» **WORK ITEM**:
In your copy, leave out the pictures and reproduce the listing below exactly.

» **DATA TO USE**:
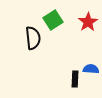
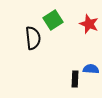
red star: moved 1 px right, 2 px down; rotated 18 degrees counterclockwise
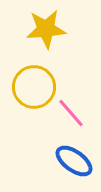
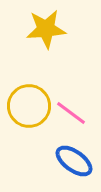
yellow circle: moved 5 px left, 19 px down
pink line: rotated 12 degrees counterclockwise
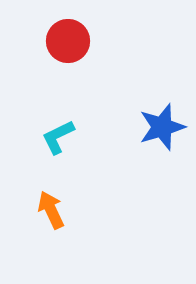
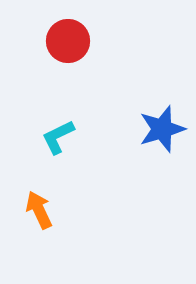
blue star: moved 2 px down
orange arrow: moved 12 px left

» **THE ANSWER**:
red star: moved 1 px right, 2 px down; rotated 18 degrees counterclockwise
yellow circle: moved 5 px left, 19 px down
pink line: rotated 12 degrees counterclockwise
blue star: moved 2 px down
orange arrow: moved 12 px left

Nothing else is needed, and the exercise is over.